#### Work request
Answer with the number of lines in the records that contain "degrees" and with nothing else.

#### Available data
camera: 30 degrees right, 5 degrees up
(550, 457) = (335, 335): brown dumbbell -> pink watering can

---

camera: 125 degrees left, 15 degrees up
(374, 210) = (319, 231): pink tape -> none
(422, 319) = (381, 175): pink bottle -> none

* * *

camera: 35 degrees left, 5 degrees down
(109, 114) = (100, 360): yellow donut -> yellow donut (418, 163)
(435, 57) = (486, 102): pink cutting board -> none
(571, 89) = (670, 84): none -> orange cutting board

#### Written solution
3